Provided entries ->

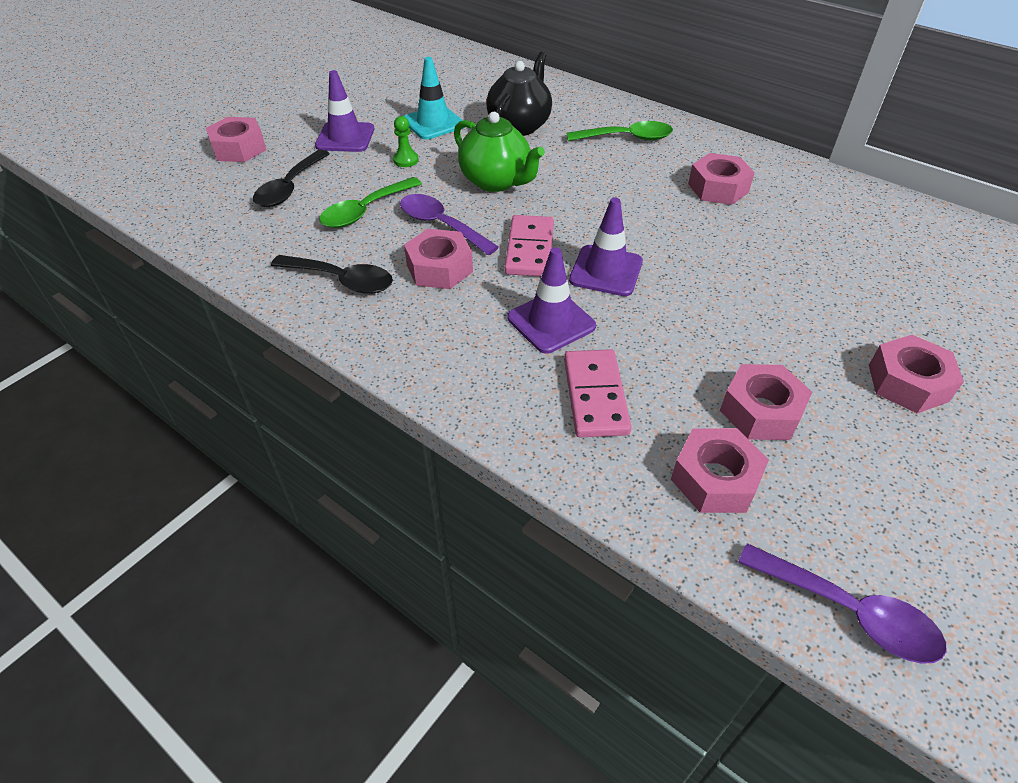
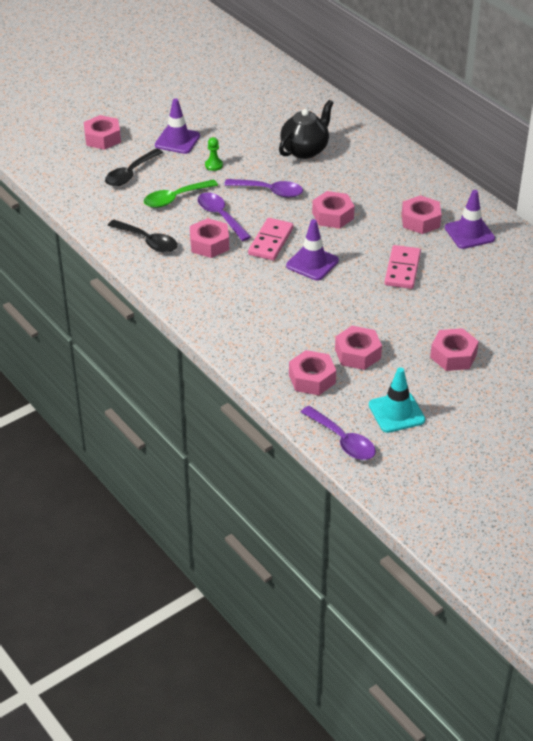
camera: 15 degrees right, 5 degrees down
(433, 123) = (243, 138): turquoise traffic cone -> turquoise traffic cone (396, 412)
(496, 181) = (269, 191): green teapot -> purple spoon
(551, 322) = (263, 287): purple traffic cone -> purple traffic cone (469, 233)
(595, 396) = (269, 330): pink domino -> pink domino (402, 269)
(598, 200) = (333, 216): none -> pink nut
(627, 138) = (378, 172): green spoon -> none

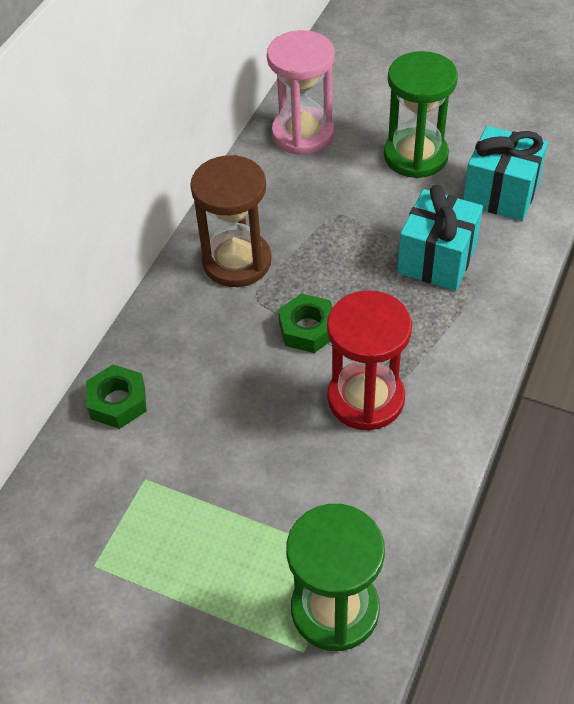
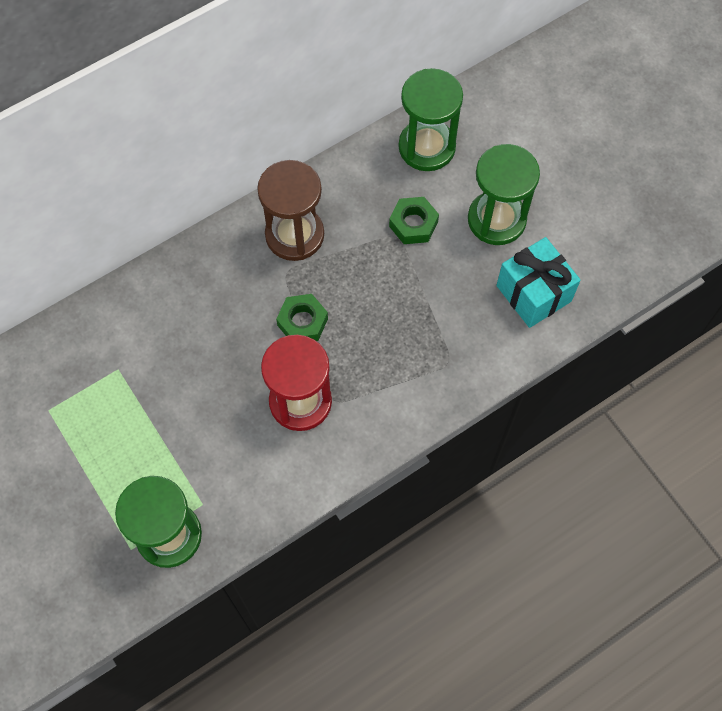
camera: 30 degrees right, 15 degrees up
(118, 402) = (138, 300): green nut -> green nut (413, 224)
(303, 134) = (427, 147): pink hourglass -> green hourglass
(437, 259) = (438, 321): turquoise gift -> none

Required action -> Please retype, exactly and with the pictures left out, the lines from the line containing "(595, 396) = (269, 330): pink" through the last line of the records above.

Response for this exercise ->
(595, 396) = (269, 330): pink domino -> pink domino (402, 269)
(598, 200) = (333, 216): none -> pink nut
(627, 138) = (378, 172): green spoon -> none

camera: 30 degrees right, 15 degrees up
(118, 402) = (138, 300): green nut -> green nut (413, 224)
(303, 134) = (427, 147): pink hourglass -> green hourglass
(437, 259) = (438, 321): turquoise gift -> none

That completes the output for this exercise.